START Given records
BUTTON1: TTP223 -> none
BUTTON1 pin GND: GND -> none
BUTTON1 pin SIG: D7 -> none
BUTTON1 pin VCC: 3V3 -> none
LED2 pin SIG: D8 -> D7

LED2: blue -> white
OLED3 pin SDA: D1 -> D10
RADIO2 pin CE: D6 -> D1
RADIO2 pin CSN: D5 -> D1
END Given records
Your output should be an exact copy of every line from the one containing "BUTTON1 pin VCC: 3V3 -> none" through the end of the records.

§ **Task answer**
BUTTON1 pin VCC: 3V3 -> none
LED2 pin SIG: D8 -> D7

LED2: blue -> white
OLED3 pin SDA: D1 -> D10
RADIO2 pin CE: D6 -> D1
RADIO2 pin CSN: D5 -> D1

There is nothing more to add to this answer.